### Your instructions
Return only the lines from the top of the data down to the one that holds "- delete: gâteau", both included, without any pictures.

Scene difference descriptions
- - - - - - -

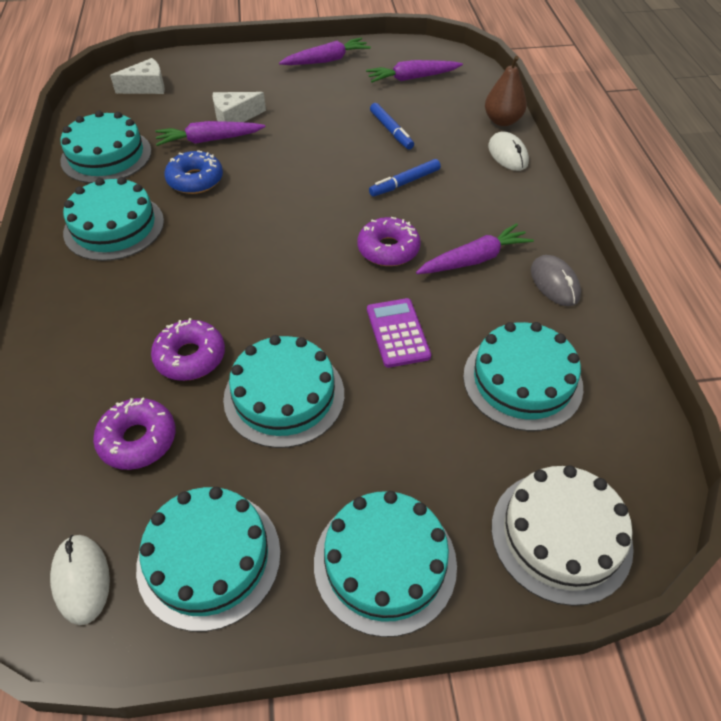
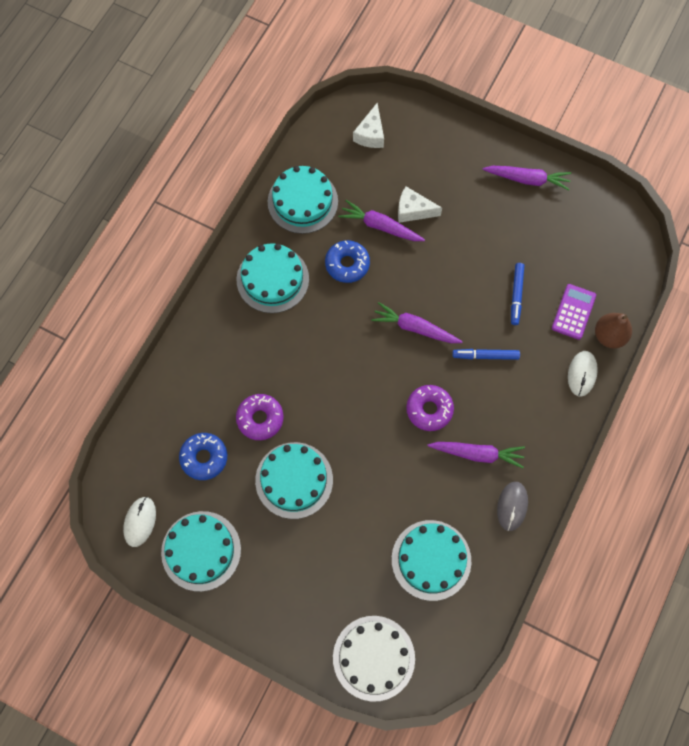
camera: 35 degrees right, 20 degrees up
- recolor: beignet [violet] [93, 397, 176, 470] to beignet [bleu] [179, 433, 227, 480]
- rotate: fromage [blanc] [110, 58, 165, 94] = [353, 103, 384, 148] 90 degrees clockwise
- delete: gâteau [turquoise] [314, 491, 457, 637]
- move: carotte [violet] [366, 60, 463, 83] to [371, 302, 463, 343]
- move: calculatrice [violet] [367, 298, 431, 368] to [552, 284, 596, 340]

- - - - - - -

### Result for this exercise
camera: 35 degrees right, 20 degrees up
- recolor: beignet [violet] [93, 397, 176, 470] to beignet [bleu] [179, 433, 227, 480]
- rotate: fromage [blanc] [110, 58, 165, 94] = [353, 103, 384, 148] 90 degrees clockwise
- delete: gâteau [turquoise] [314, 491, 457, 637]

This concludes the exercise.